Task item: Copy the lines below that contain "moved".

Object correspondence data:
^^^^

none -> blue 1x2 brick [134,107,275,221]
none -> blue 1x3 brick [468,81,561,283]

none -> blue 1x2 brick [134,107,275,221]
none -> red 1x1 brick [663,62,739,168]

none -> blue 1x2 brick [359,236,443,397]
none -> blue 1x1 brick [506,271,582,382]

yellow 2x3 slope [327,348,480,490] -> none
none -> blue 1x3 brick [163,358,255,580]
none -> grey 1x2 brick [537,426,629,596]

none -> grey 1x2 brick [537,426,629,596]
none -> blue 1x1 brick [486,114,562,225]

^^^^

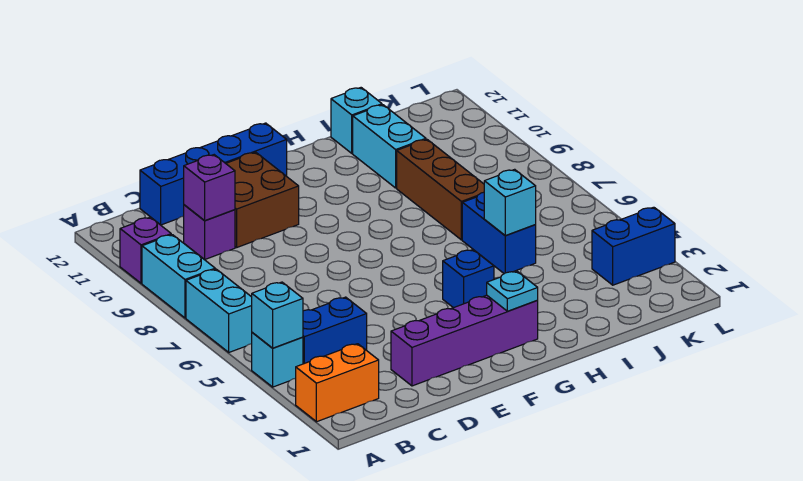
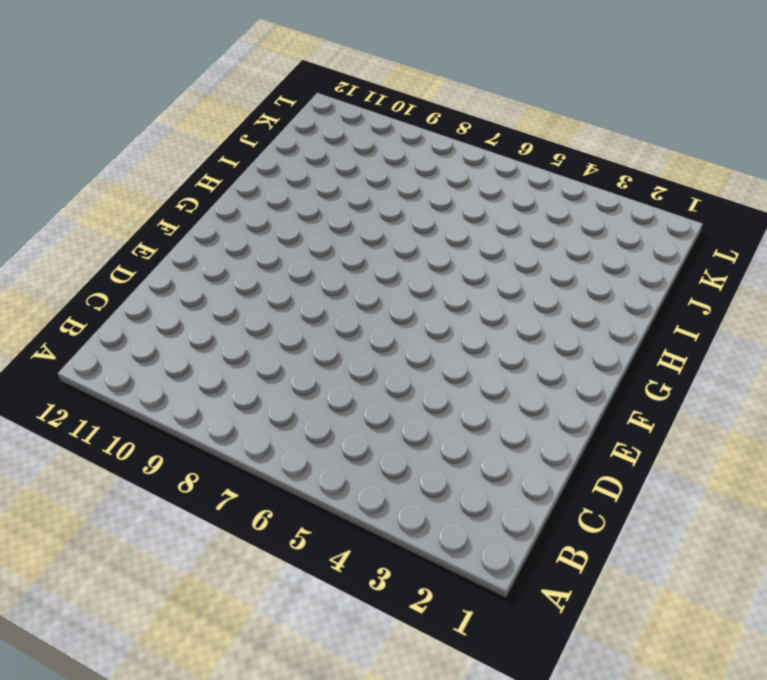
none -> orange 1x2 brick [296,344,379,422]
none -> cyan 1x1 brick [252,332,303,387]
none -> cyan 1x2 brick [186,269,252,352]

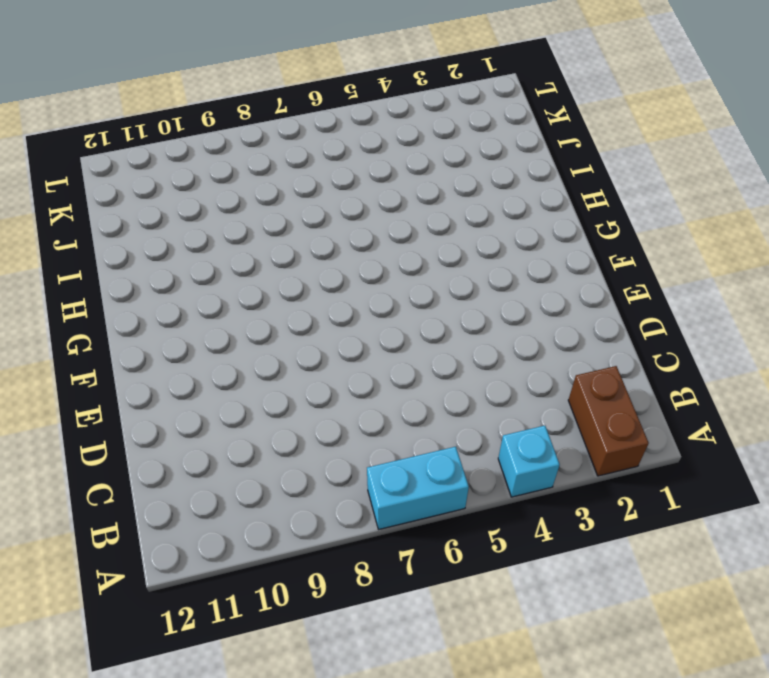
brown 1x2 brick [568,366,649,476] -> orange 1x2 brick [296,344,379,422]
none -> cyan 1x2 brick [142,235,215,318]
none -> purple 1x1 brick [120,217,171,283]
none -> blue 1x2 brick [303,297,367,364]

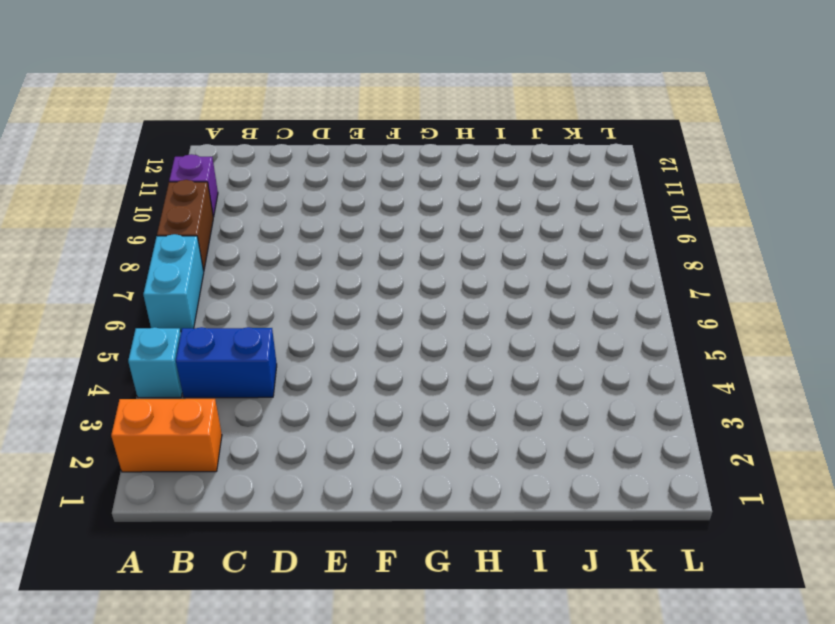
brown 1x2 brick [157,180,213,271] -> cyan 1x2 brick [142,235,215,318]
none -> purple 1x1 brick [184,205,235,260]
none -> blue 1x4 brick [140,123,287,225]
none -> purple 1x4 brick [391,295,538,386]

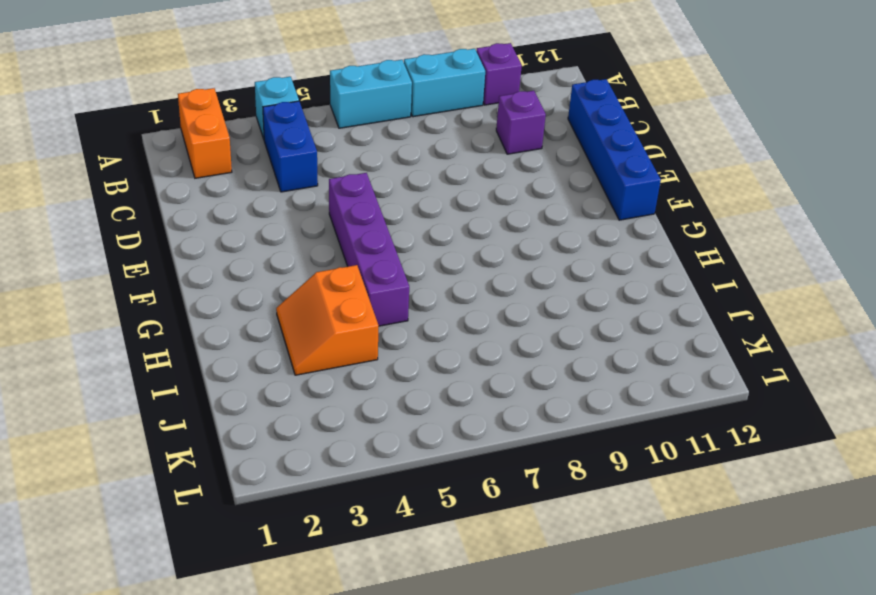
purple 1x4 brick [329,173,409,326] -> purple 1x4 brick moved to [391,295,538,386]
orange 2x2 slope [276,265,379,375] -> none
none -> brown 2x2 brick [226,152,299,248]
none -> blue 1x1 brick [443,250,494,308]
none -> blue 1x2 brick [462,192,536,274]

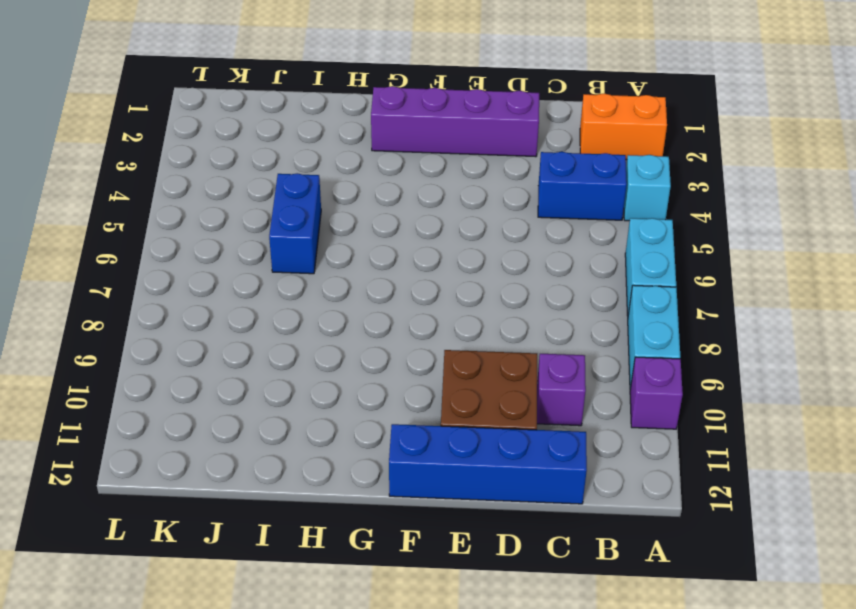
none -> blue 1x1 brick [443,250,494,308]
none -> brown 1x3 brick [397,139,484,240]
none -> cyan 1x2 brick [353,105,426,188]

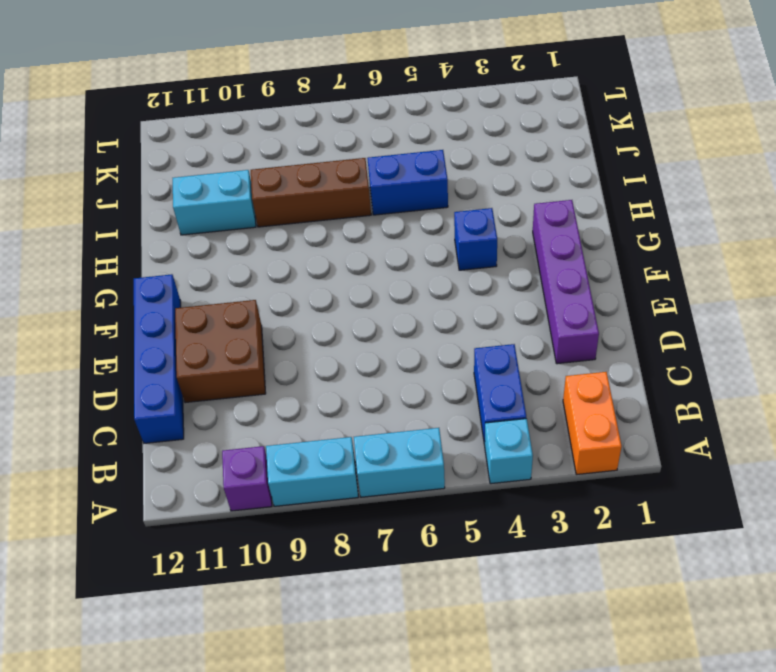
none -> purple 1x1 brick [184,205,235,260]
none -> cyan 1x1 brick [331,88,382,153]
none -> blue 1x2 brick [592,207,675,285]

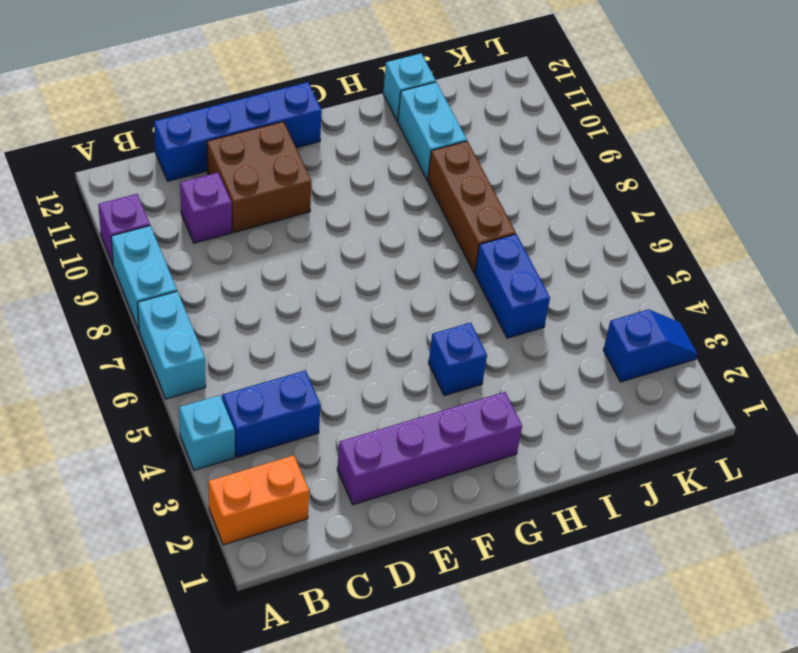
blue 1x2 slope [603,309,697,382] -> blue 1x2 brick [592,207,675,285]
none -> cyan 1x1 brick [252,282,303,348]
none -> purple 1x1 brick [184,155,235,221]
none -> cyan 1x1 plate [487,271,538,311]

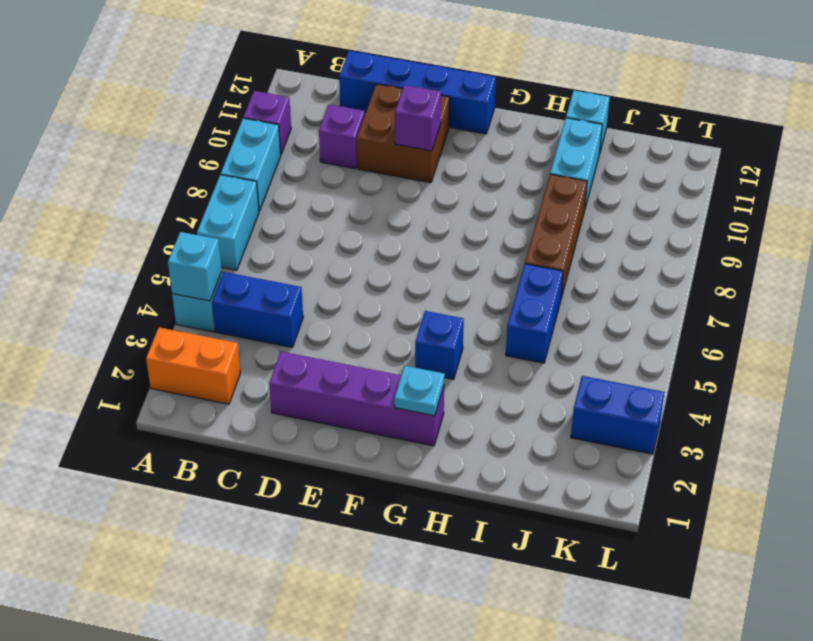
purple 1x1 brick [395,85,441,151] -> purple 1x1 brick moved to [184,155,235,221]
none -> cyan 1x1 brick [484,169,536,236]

^^^^

Result of the exercise:
purple 1x4 brick [329,173,409,326] -> purple 1x4 brick moved to [391,295,538,386]
purple 1x1 brick [395,85,441,151] -> purple 1x1 brick moved to [184,155,235,221]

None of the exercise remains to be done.